ABOUT THIS EXERCISE
Please transcribe the entries below exactly and leave out every picture.

DATA RECORDS

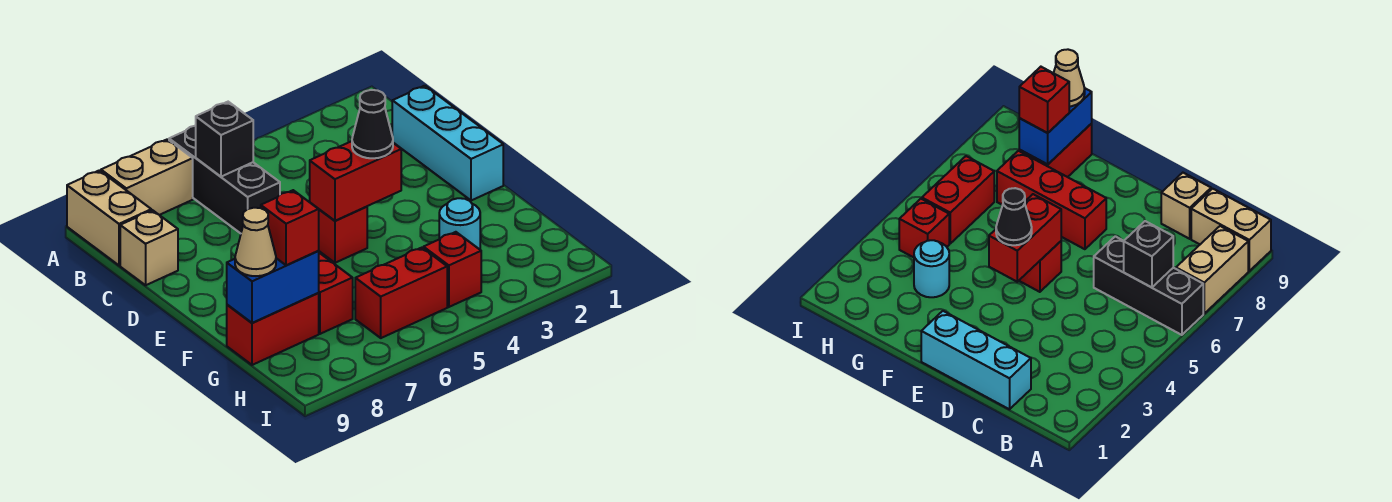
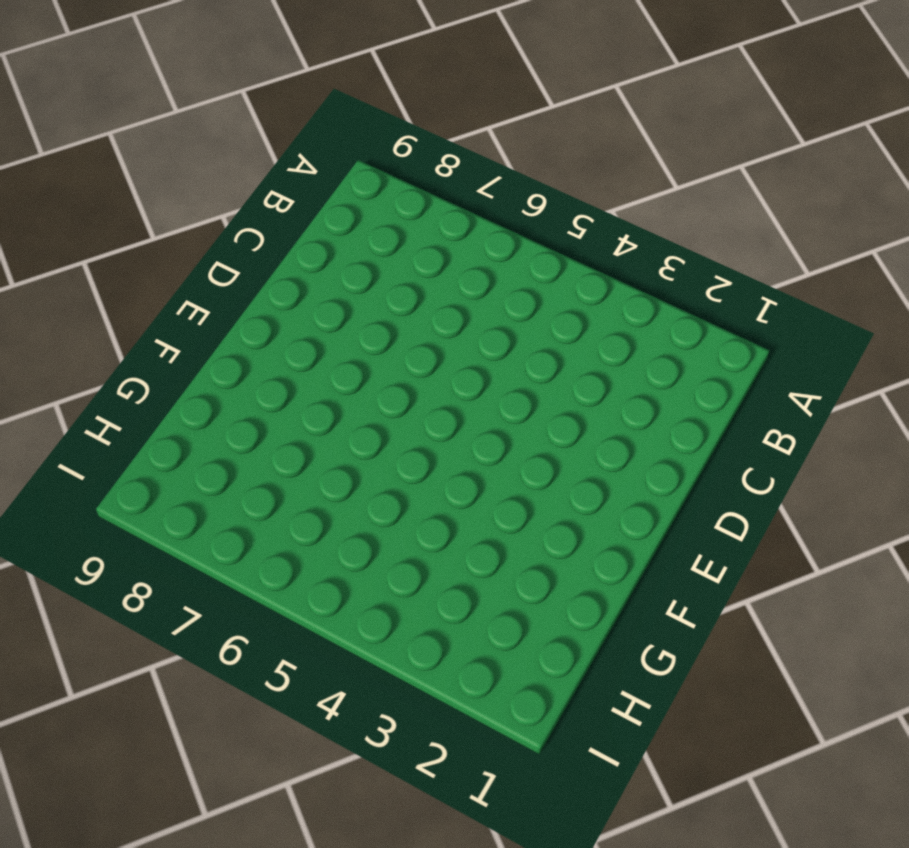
none -> black brick A6:C6 level 1
none -> tan brick A7:A8 level 1
none -> tan brick A9:B9 level 1

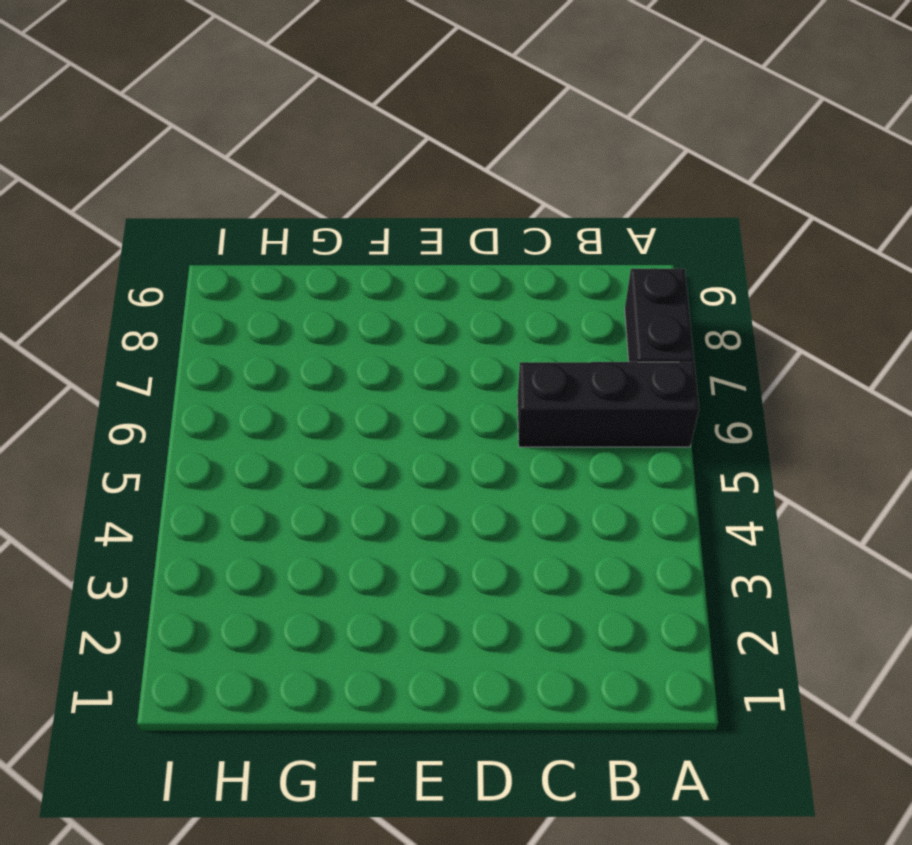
black brick A7:A8 level 1 -> tan brick A7:A8 level 1
none -> tan brick A9:B9 level 1
none -> cyan brick C1:E1 level 1
none -> tan brick C9 level 1

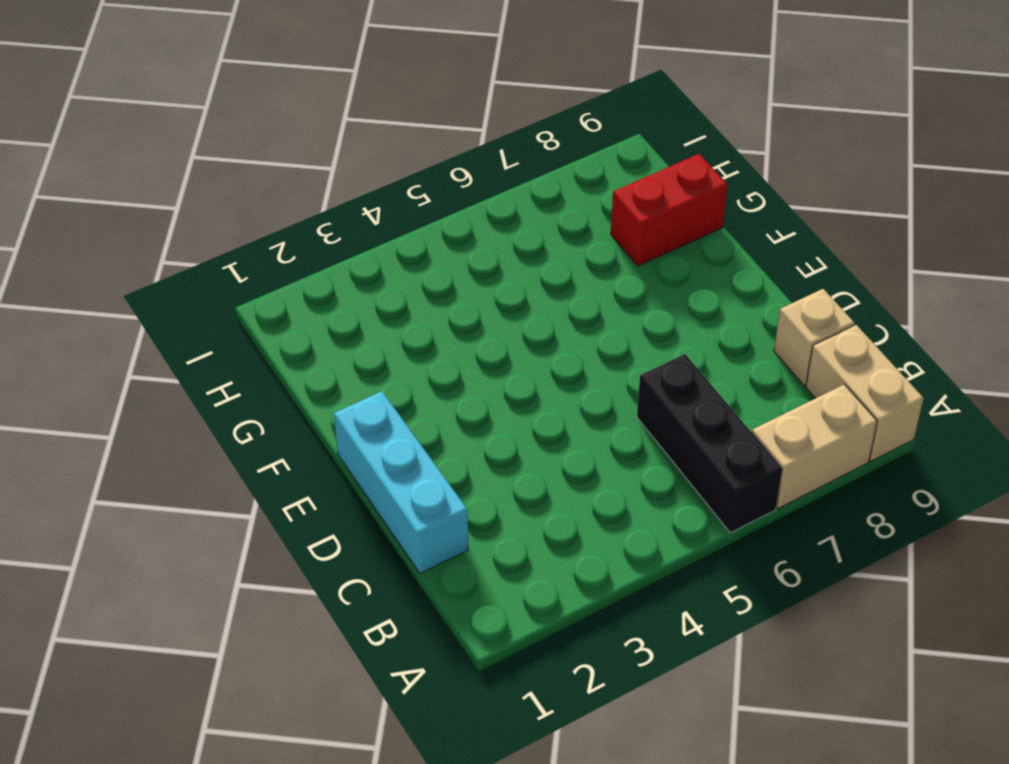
none -> red brick E5 level 1
none -> red brick E7:G7 level 1
none -> cyan round brick G3 level 1

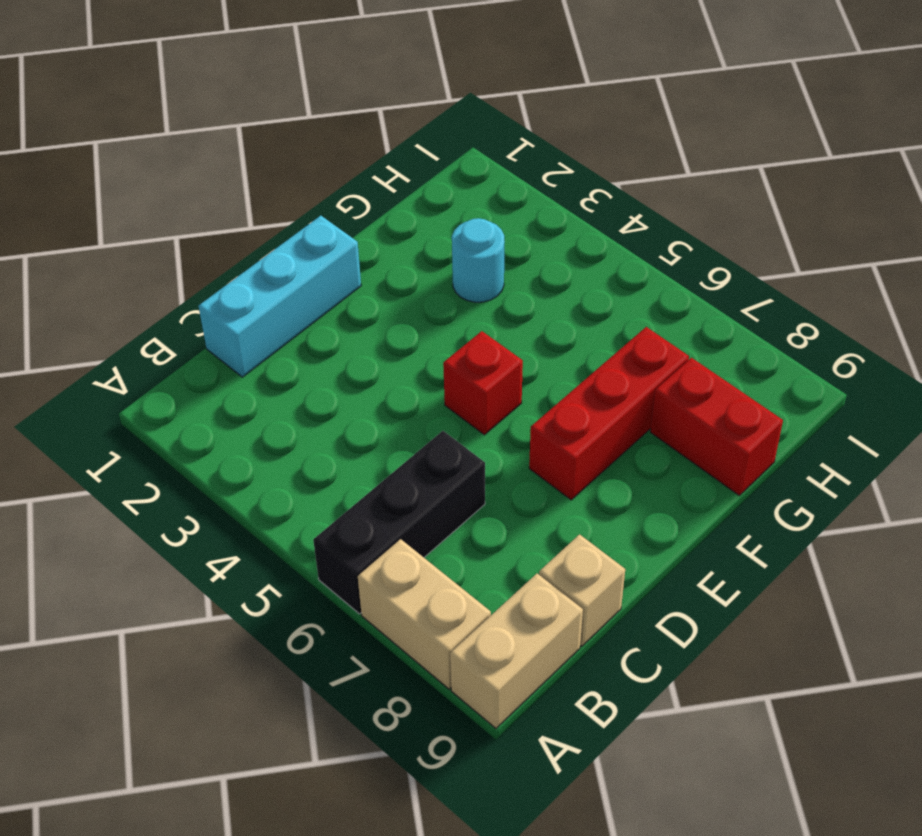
none -> red brick H4 level 1
none -> red brick H5:H6 level 1
none -> black brick B6 level 2

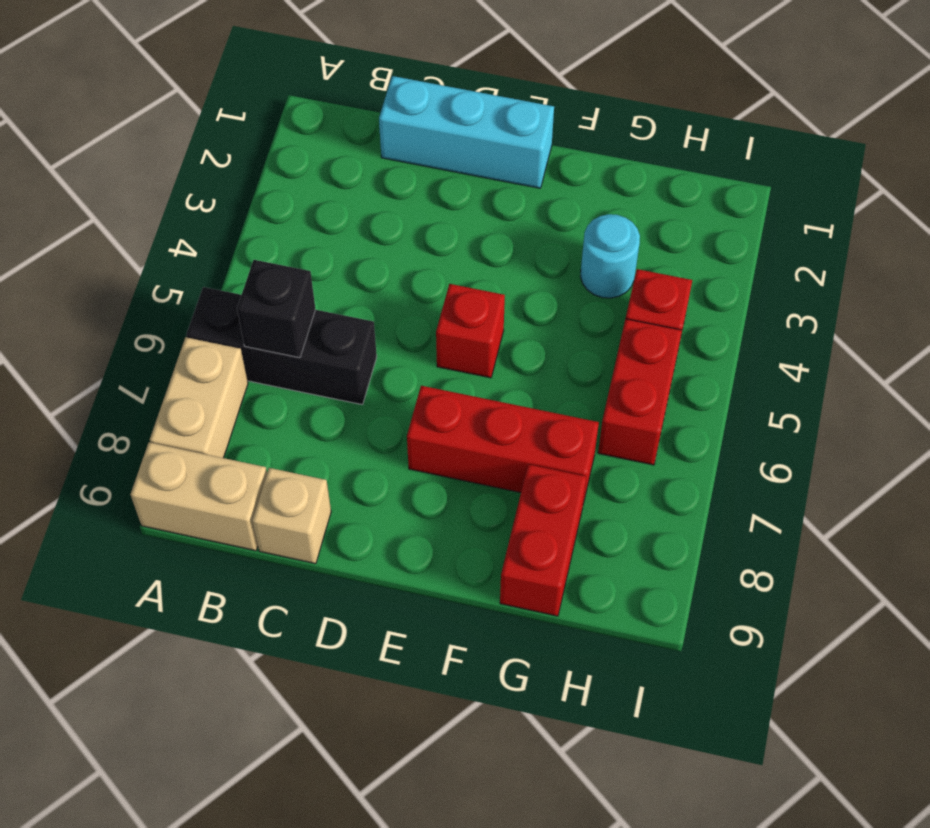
none -> red brick E4:E5 level 2
none -> blue brick G8:G9 level 2
none -> black cone E4 level 3

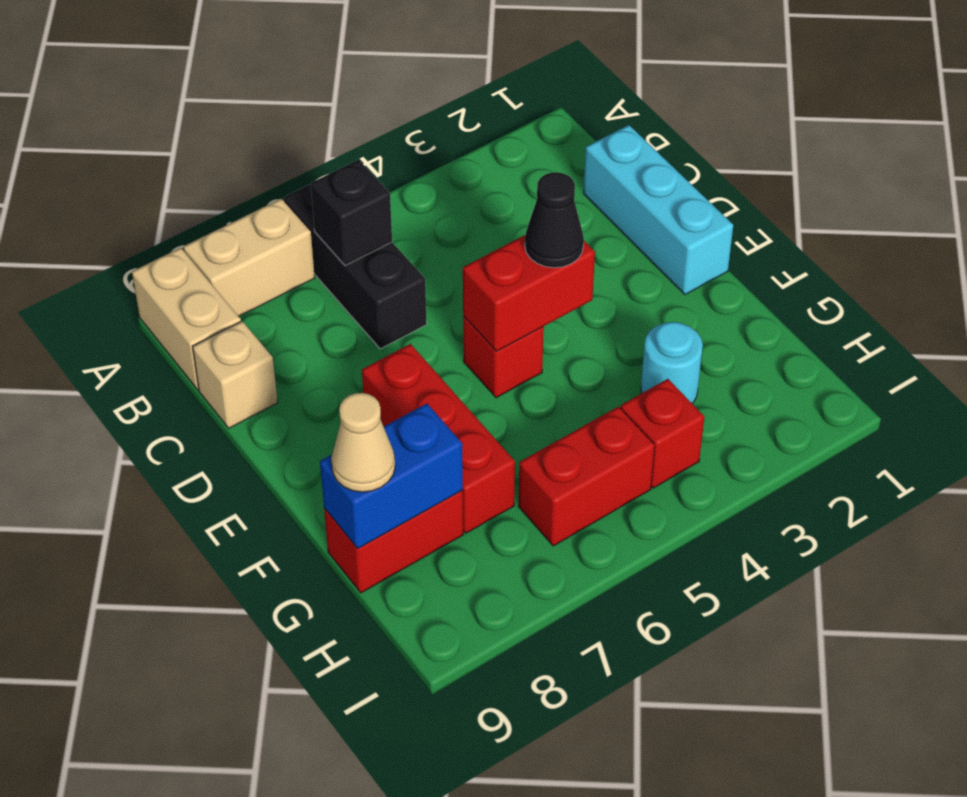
none -> red brick G8 level 3

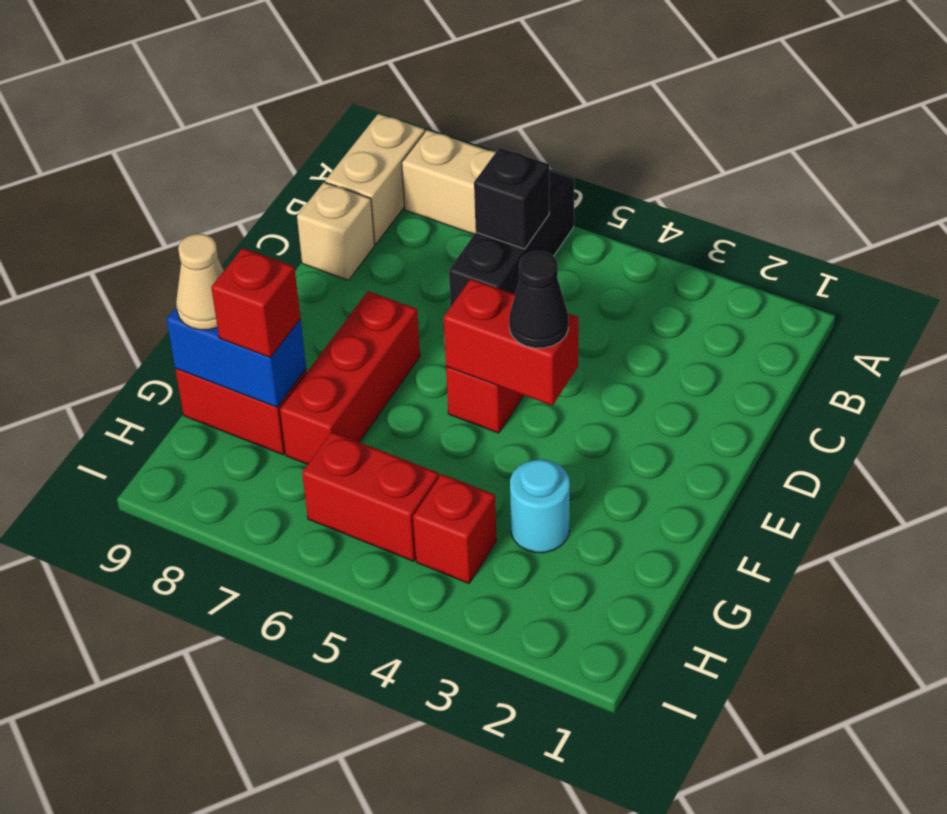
none -> cyan brick C1:E1 level 1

EXPECTED ANSWER
none -> black brick A6:C6 level 1
none -> tan brick A7:A8 level 1
none -> tan brick A9:B9 level 1

black brick A7:A8 level 1 -> tan brick A7:A8 level 1
none -> tan brick A9:B9 level 1
none -> cyan brick C1:E1 level 1
none -> tan brick C9 level 1

none -> red brick E5 level 1
none -> red brick E7:G7 level 1
none -> cyan round brick G3 level 1

none -> red brick H4 level 1
none -> red brick H5:H6 level 1
none -> black brick B6 level 2

none -> red brick E4:E5 level 2
none -> blue brick G8:G9 level 2
none -> black cone E4 level 3

none -> red brick G8 level 3

none -> cyan brick C1:E1 level 1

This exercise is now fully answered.